- **What the task asks**
Output the full listing below exactly; the images stay out.

|---|

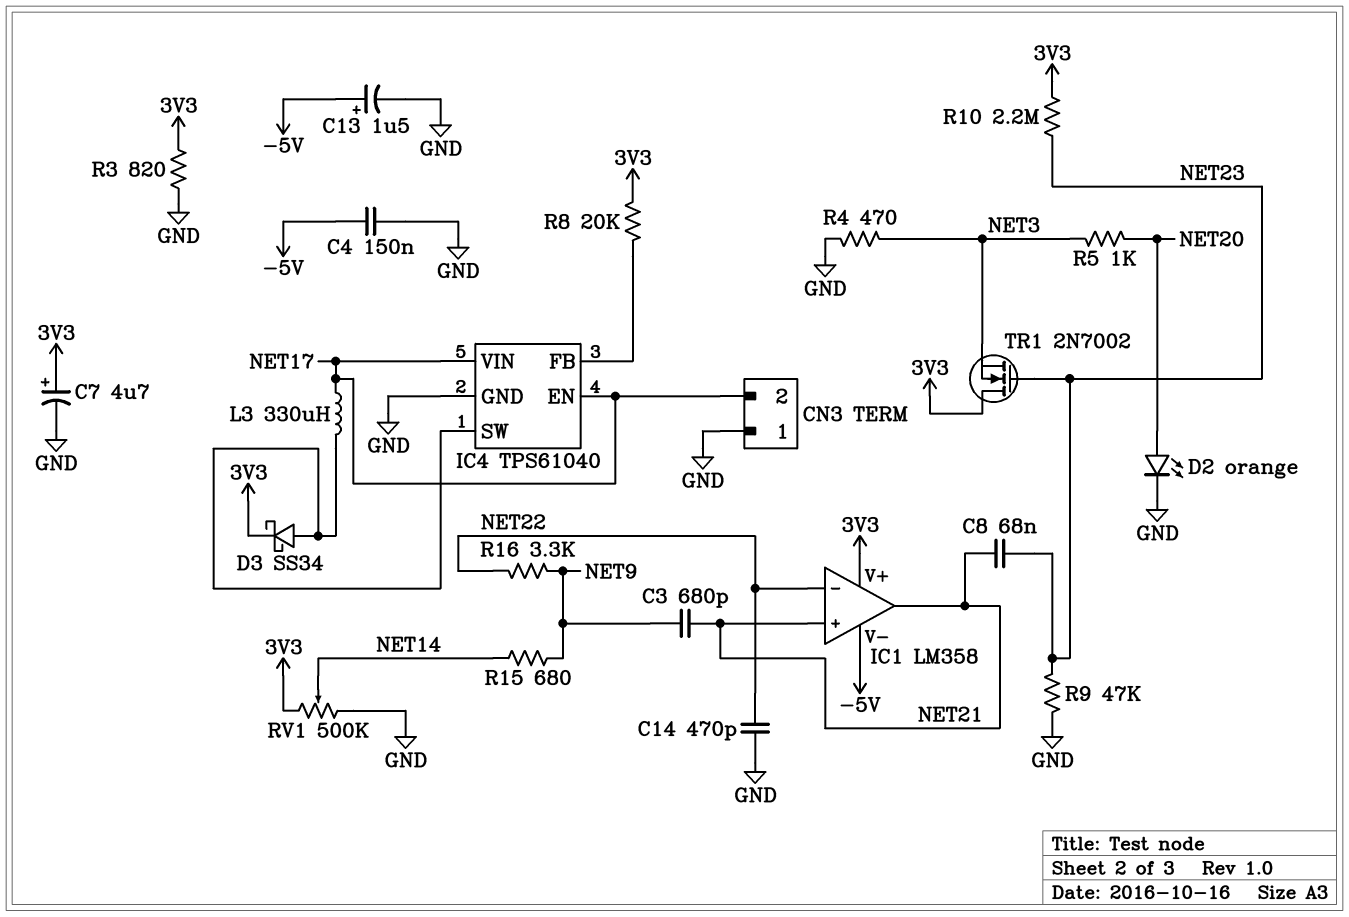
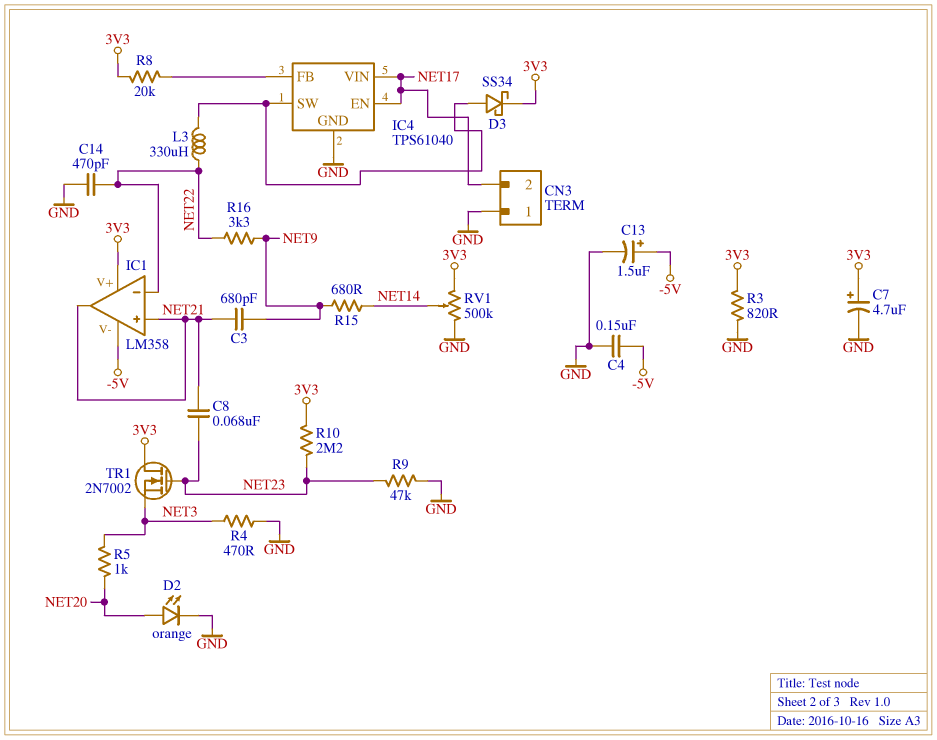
L3: 330uH (IC4/SW, NET17) -> 330uH (IC4/SW, NET22)

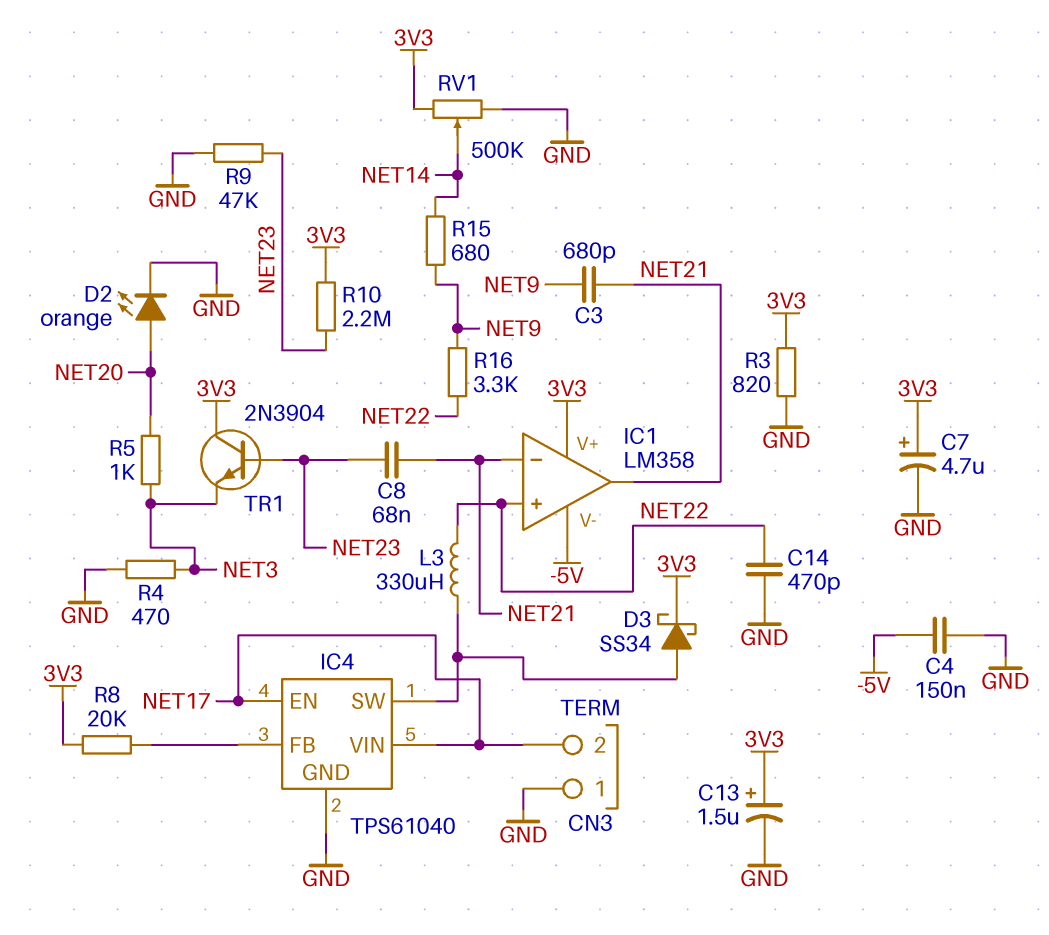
C13: 1.5uF (plus -5V, minus GND) -> 1.5uF (plus 3V3, minus GND)
IC1 pin in+: NET21 -> NET22
IC1 pin in-: NET22 -> NET21
TR1: NMOS 2N7002 (G NET23, D 3V3, S NET3) -> NPN 2N3904 (B NET23, C 3V3, E NET3)

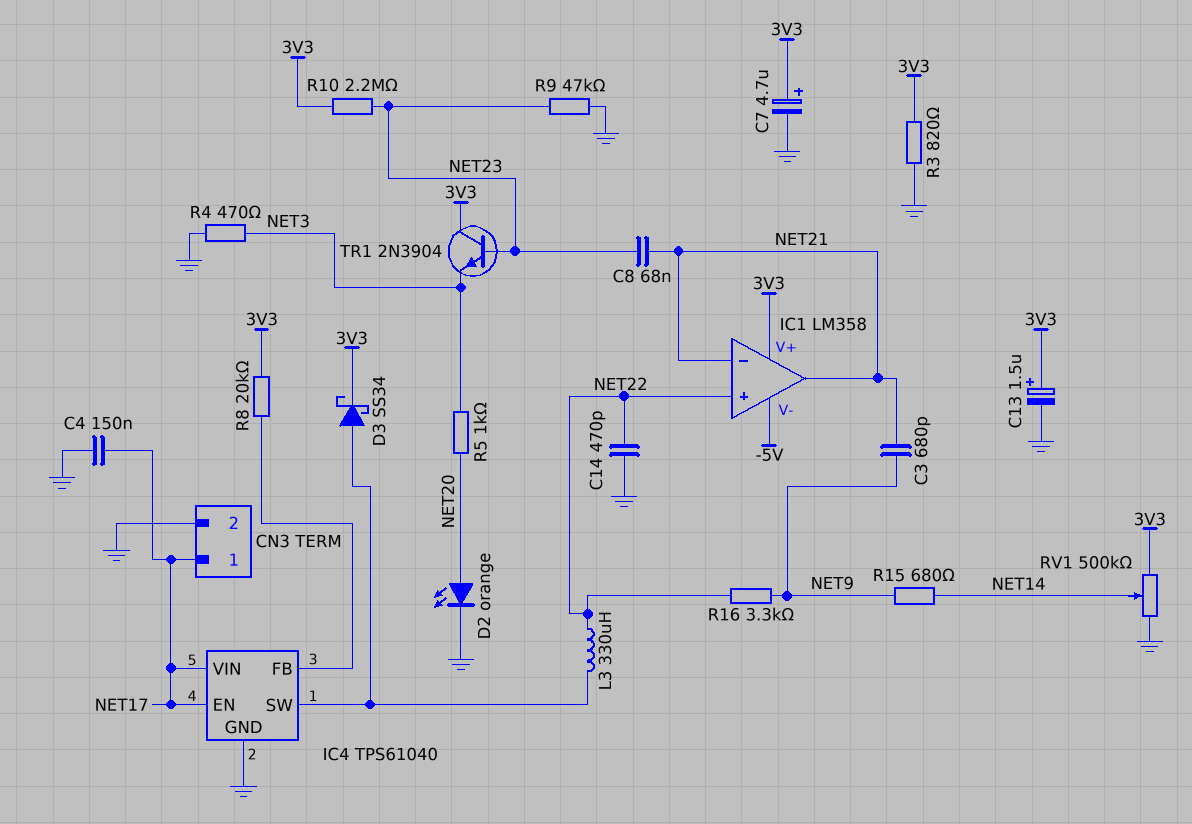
C4: 150nF (-5V, GND) -> 150nF (GND, NET17)
CN3 pin 1: GND -> NET17
CN3 pin 2: NET17 -> GND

|---|

- **Reply**
L3: 330uH (IC4/SW, NET17) -> 330uH (IC4/SW, NET22)

C13: 1.5uF (plus -5V, minus GND) -> 1.5uF (plus 3V3, minus GND)
IC1 pin in+: NET21 -> NET22
IC1 pin in-: NET22 -> NET21
TR1: NMOS 2N7002 (G NET23, D 3V3, S NET3) -> NPN 2N3904 (B NET23, C 3V3, E NET3)

C4: 150nF (-5V, GND) -> 150nF (GND, NET17)
CN3 pin 1: GND -> NET17
CN3 pin 2: NET17 -> GND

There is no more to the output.